- [COLLECTED MATERIAL]:
________________
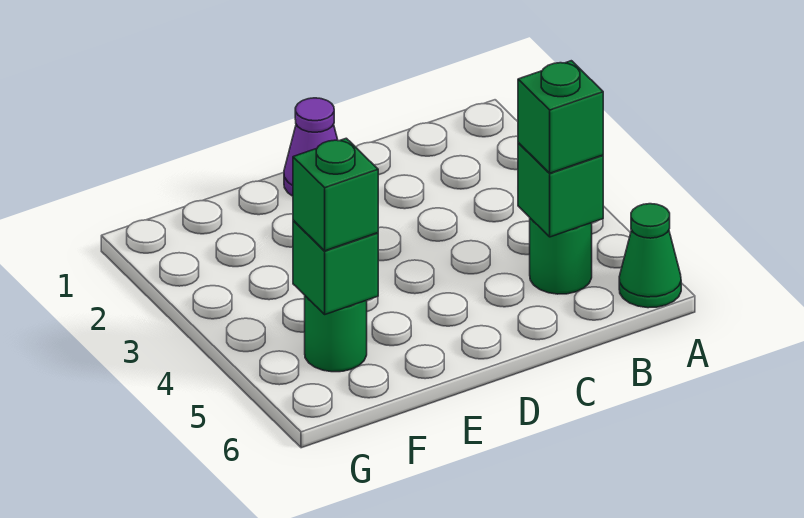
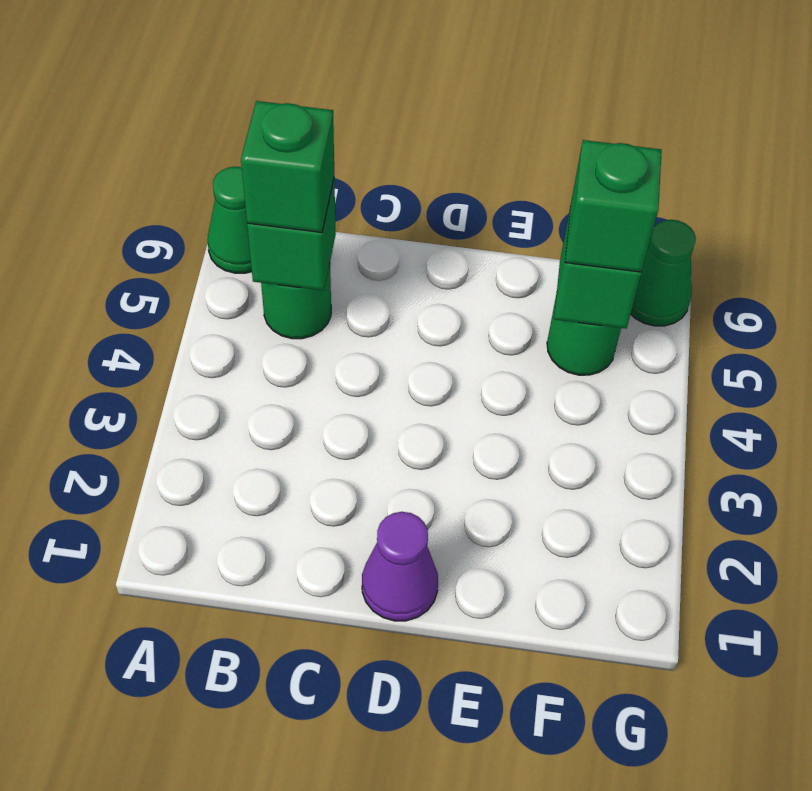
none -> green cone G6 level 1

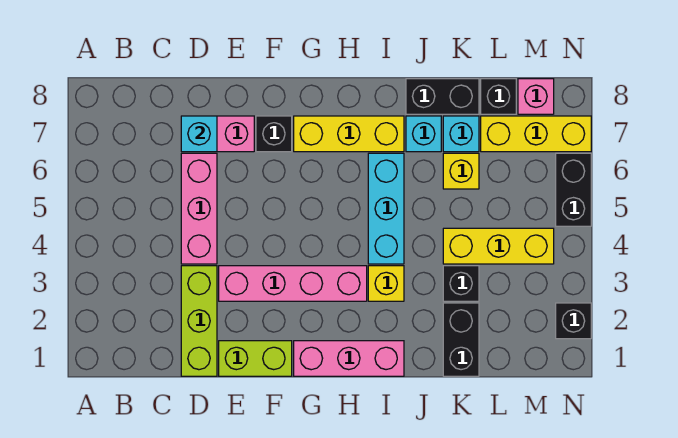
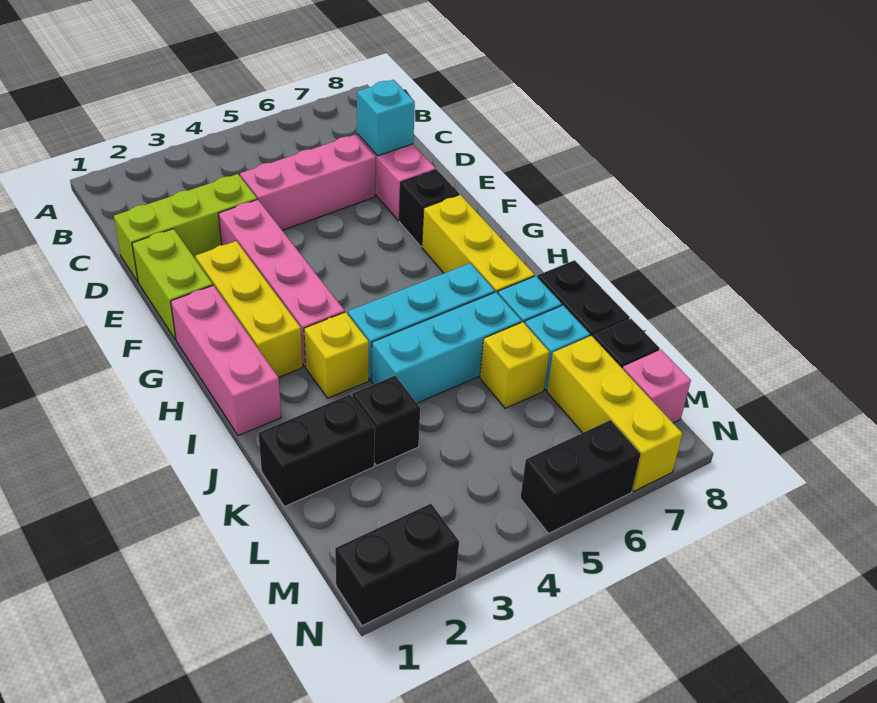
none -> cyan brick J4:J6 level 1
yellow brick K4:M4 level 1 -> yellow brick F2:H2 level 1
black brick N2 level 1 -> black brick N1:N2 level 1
________________
- [TASK BRIEF]: Print the listing again exactly as it appears, except for the pictures, which stay out.

- [SOLVED PROBLEM]:
none -> green cone G6 level 1

none -> cyan brick J4:J6 level 1
yellow brick K4:M4 level 1 -> yellow brick F2:H2 level 1
black brick N2 level 1 -> black brick N1:N2 level 1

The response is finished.